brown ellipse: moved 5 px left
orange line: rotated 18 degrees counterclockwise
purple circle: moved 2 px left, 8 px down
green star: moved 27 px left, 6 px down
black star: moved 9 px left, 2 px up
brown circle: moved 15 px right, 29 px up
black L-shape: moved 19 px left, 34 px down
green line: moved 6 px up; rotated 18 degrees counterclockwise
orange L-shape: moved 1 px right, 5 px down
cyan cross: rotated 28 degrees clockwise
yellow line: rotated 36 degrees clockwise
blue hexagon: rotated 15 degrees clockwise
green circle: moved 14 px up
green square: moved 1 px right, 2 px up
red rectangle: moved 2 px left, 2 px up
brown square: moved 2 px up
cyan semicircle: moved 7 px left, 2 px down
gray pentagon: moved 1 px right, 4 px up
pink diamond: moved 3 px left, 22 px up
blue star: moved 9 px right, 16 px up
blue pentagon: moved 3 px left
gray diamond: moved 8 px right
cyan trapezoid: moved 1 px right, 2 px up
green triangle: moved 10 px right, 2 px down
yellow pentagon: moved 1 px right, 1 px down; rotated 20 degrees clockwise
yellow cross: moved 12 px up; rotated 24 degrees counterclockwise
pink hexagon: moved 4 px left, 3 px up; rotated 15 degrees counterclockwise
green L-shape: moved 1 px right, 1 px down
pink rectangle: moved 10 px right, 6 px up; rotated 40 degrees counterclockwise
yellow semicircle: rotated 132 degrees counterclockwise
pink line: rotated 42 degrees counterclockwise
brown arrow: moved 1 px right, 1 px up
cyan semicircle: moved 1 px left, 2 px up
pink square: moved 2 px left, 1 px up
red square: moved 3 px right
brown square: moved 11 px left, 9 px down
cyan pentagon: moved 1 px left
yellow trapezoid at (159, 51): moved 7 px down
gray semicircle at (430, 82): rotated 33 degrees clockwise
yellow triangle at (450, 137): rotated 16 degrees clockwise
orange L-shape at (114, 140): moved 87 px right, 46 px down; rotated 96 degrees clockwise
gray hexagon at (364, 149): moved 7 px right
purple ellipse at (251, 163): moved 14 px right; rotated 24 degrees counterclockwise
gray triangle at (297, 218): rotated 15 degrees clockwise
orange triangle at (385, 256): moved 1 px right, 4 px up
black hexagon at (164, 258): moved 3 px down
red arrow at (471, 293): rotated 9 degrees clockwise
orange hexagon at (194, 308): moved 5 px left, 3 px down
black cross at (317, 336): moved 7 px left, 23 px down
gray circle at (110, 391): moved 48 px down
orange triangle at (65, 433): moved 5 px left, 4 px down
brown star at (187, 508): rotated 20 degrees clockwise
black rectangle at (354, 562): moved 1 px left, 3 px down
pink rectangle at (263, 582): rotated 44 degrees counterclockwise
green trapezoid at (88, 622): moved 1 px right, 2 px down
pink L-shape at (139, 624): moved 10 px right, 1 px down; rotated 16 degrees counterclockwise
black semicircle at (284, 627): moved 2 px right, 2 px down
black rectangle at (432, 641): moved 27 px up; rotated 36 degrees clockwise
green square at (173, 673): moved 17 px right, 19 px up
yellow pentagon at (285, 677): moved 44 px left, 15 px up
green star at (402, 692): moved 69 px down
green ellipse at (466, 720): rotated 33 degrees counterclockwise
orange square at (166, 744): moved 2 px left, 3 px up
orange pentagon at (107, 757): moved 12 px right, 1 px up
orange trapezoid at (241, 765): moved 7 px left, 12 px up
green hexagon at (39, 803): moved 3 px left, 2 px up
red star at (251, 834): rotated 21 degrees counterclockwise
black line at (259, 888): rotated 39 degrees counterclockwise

•••••

* [Task instructions] Among the entries, find every line holding "gray" and return it.

* [Output of the exercise]
gray pentagon: moved 1 px right, 4 px up
gray diamond: moved 8 px right
gray semicircle at (430, 82): rotated 33 degrees clockwise
gray hexagon at (364, 149): moved 7 px right
gray triangle at (297, 218): rotated 15 degrees clockwise
gray circle at (110, 391): moved 48 px down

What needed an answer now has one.